Task details
The answer is the line containing "white plane [263,372,353,437]" plus every line after it to the end of the material, retyped exactly and without the pictures.

Records shown
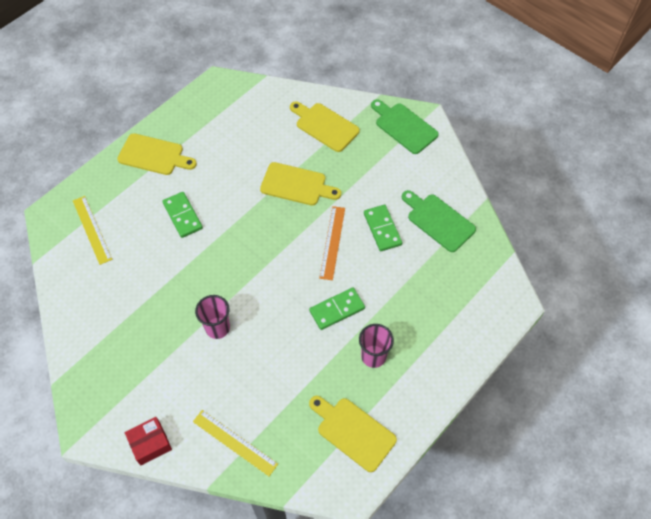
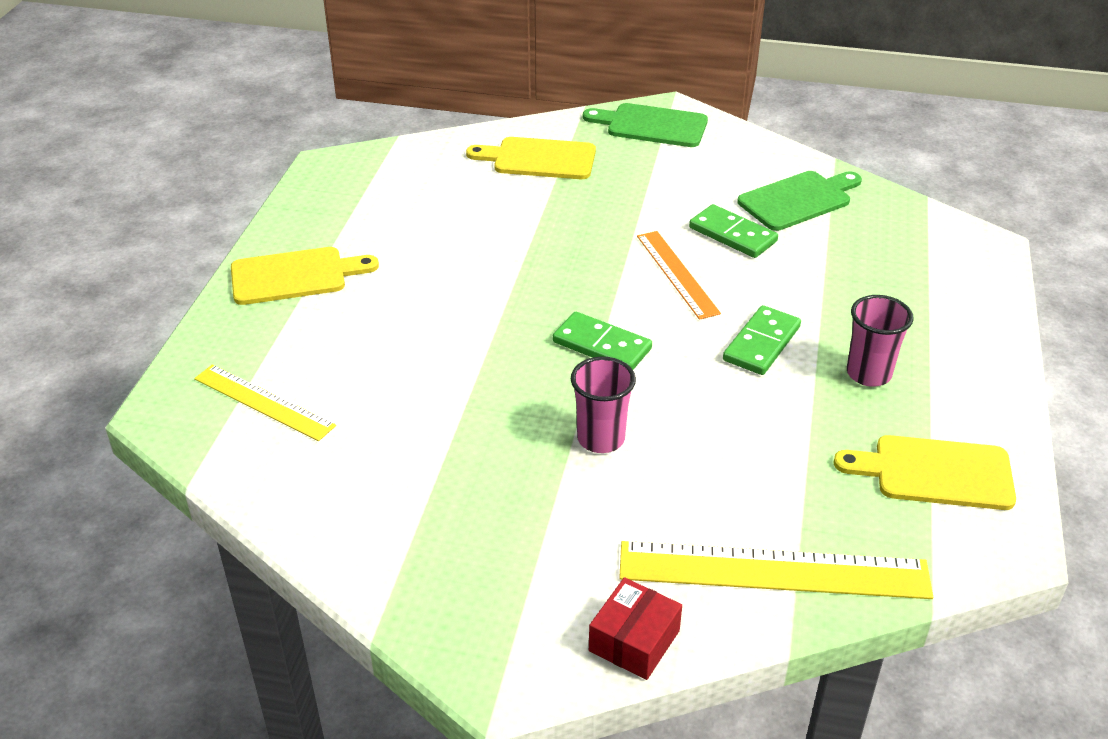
camera: 30 degrees left, 20 degrees down
green domino [162,192,203,238] -> green domino moved to [553,312,652,370]
yellow ruler [193,410,278,476] -> yellow ruler [619,541,933,599], size x1.60
yellow cutting board [260,162,341,206] -> none
green cutting board [402,190,476,252] -> green cutting board turned 135 degrees clockwise [737,171,862,231]

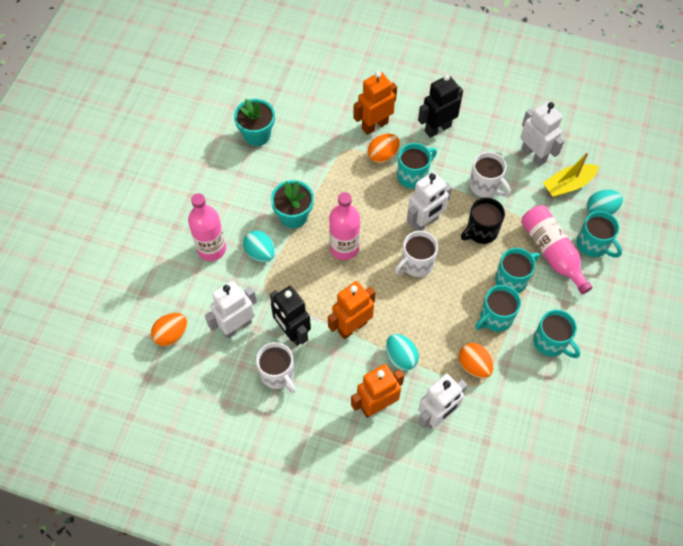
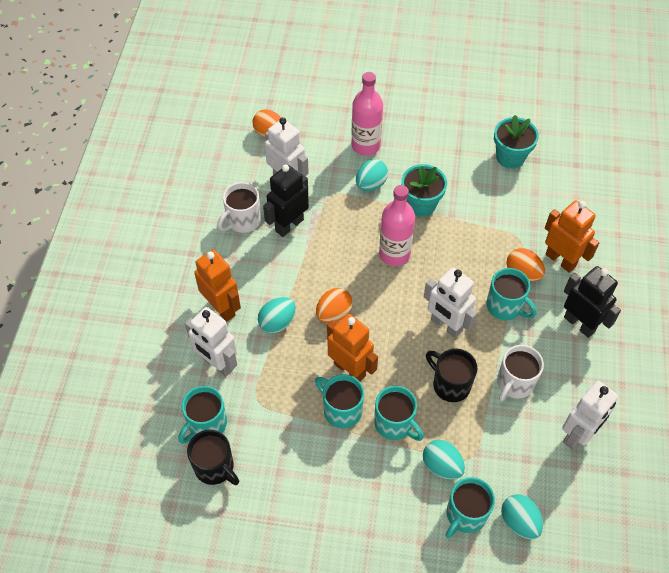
camera: 80 degrees right, 5 degrees down
orange robot [328,281,376,339] -> orange robot moved to [327,314,378,382]
white mug [395,231,438,277] -> none
orange egg [459,343,493,378] -> orange egg moved to [316,288,353,323]
pink bottle [521,205,592,294] -> turquoise egg [423,440,465,480]
turquoise mug [533,310,580,358] -> turquoise mug moved to [178,386,227,444]
yellow boat [543,152,599,197] -> none
none -> black mug [187,430,239,485]

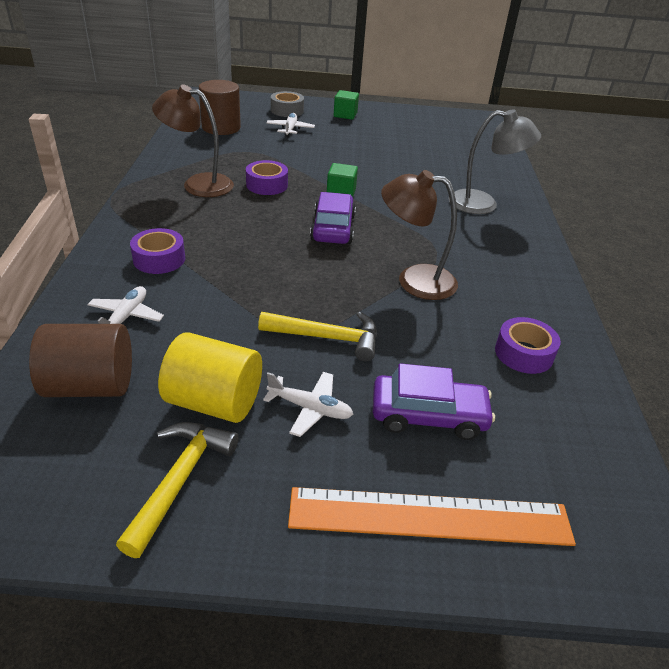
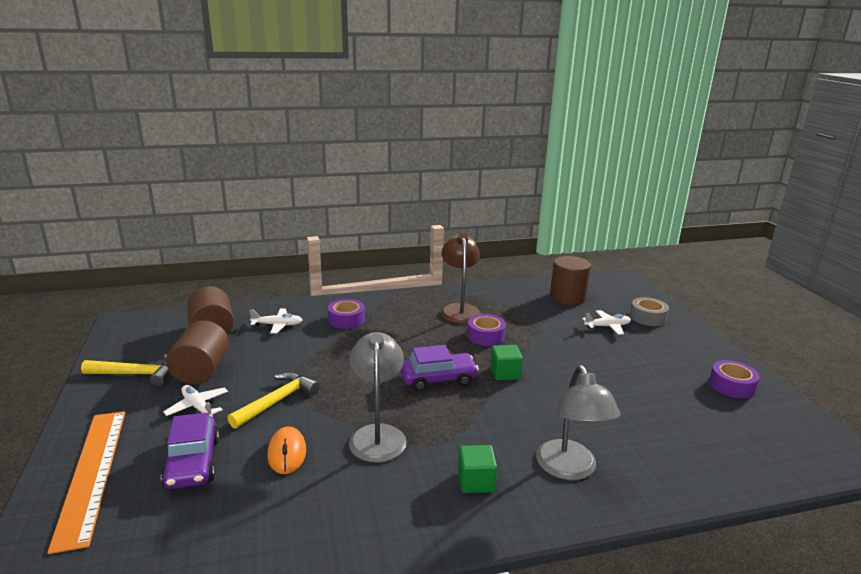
camera: 75 degrees right, 15 degrees down
yellow cylinder [158,332,262,423] -> brown cylinder [166,321,229,384]
yellow hammer [258,312,377,362] -> yellow hammer turned 135 degrees counterclockwise [227,372,320,429]
white plane [263,372,353,437] -> white plane turned 135 degrees clockwise [163,385,228,417]
green cube [334,90,359,120] -> green cube moved to [458,445,497,493]
brown lamp [381,170,458,300] -> grey lamp [349,332,407,463]
purple tape [495,317,561,374] -> purple tape moved to [709,360,759,399]
none -> orange mouse [268,427,306,474]

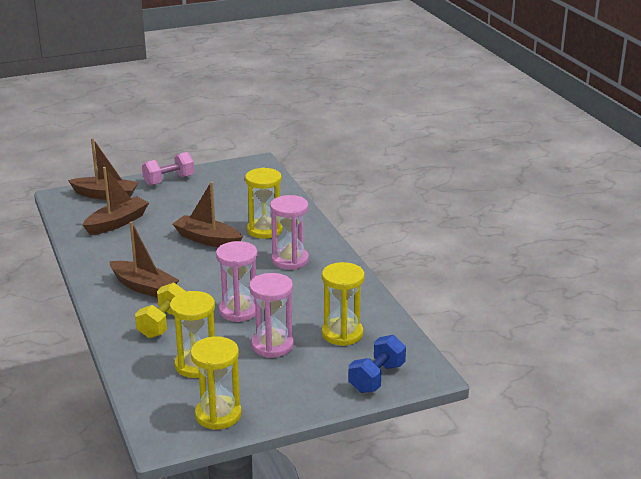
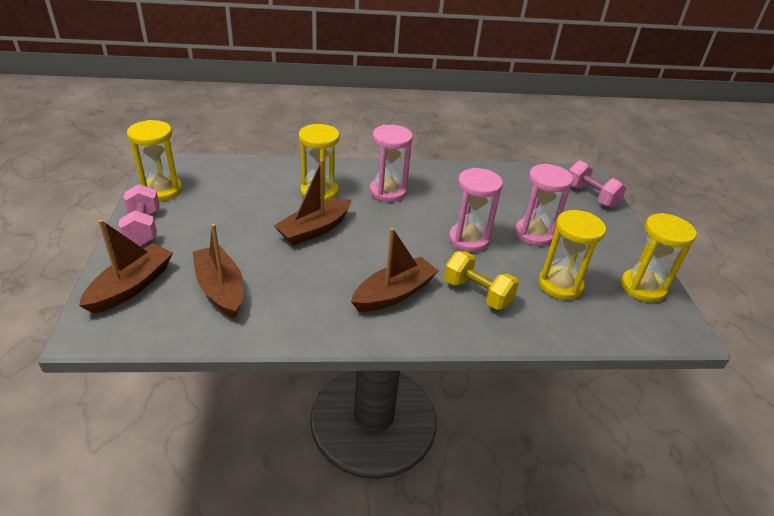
camera: 75 degrees left, 10 degrees up
yellow hourglass [322,262,365,346] -> yellow hourglass moved to [127,120,182,201]
blue dumbbell [348,335,406,393] -> pink dumbbell [568,160,627,208]

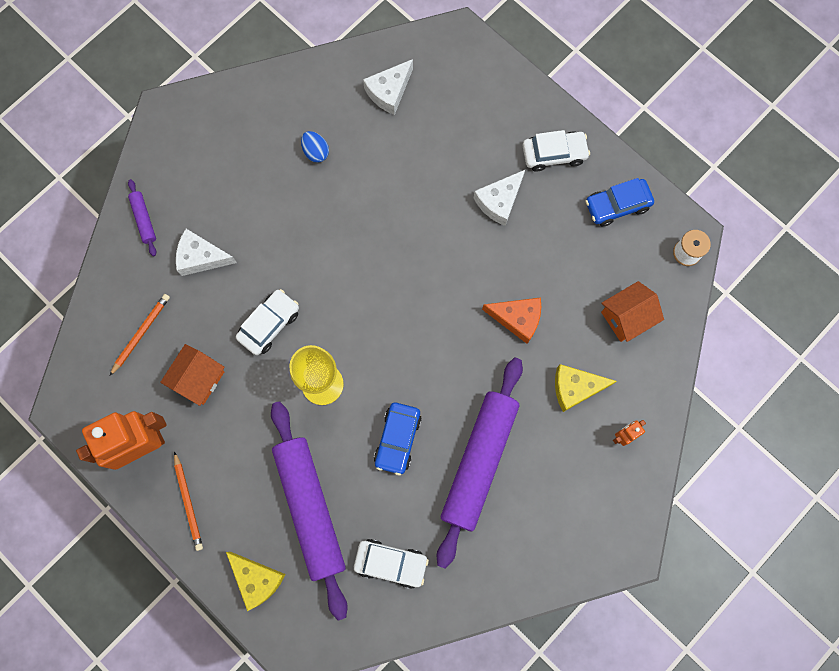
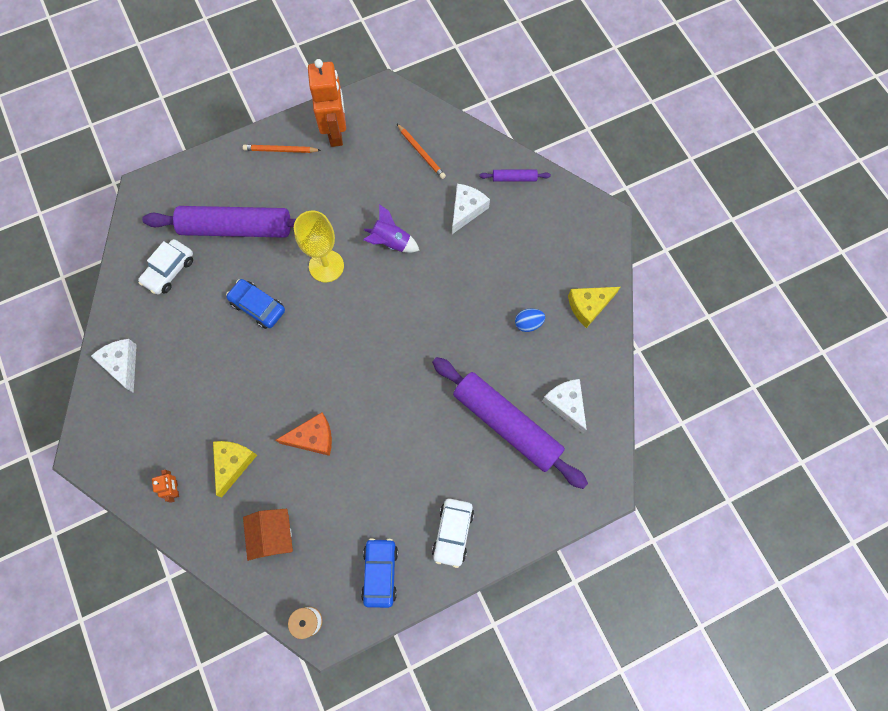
camera: 110 degrees right, 5 degrees down
orange house [160,344,225,406] -> none
yellow cheese [226,552,286,611] -> yellow cheese moved to [568,287,620,328]
white car [236,289,299,355] -> purple rocket [363,204,420,253]
purple rolling pin [437,358,523,569] -> purple rolling pin moved to [432,357,588,489]
white cheese [474,170,525,226] -> white cheese moved to [91,339,137,393]
orange cheese [482,297,541,344] -> orange cheese turned 135 degrees counterclockwise [276,412,332,456]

Response box
white plane [263,372,353,437] -> white plane turned 135 degrees clockwise [163,385,228,417]
green cube [334,90,359,120] -> green cube moved to [458,445,497,493]
brown lamp [381,170,458,300] -> grey lamp [349,332,407,463]
purple tape [495,317,561,374] -> purple tape moved to [709,360,759,399]
none -> orange mouse [268,427,306,474]

camera: 75 degrees left, 10 degrees up
yellow hourglass [322,262,365,346] -> yellow hourglass moved to [127,120,182,201]
blue dumbbell [348,335,406,393] -> pink dumbbell [568,160,627,208]

camera: 110 degrees right, 5 degrees down
orange house [160,344,225,406] -> none
yellow cheese [226,552,286,611] -> yellow cheese moved to [568,287,620,328]
white car [236,289,299,355] -> purple rocket [363,204,420,253]
purple rolling pin [437,358,523,569] -> purple rolling pin moved to [432,357,588,489]
white cheese [474,170,525,226] -> white cheese moved to [91,339,137,393]
orange cheese [482,297,541,344] -> orange cheese turned 135 degrees counterclockwise [276,412,332,456]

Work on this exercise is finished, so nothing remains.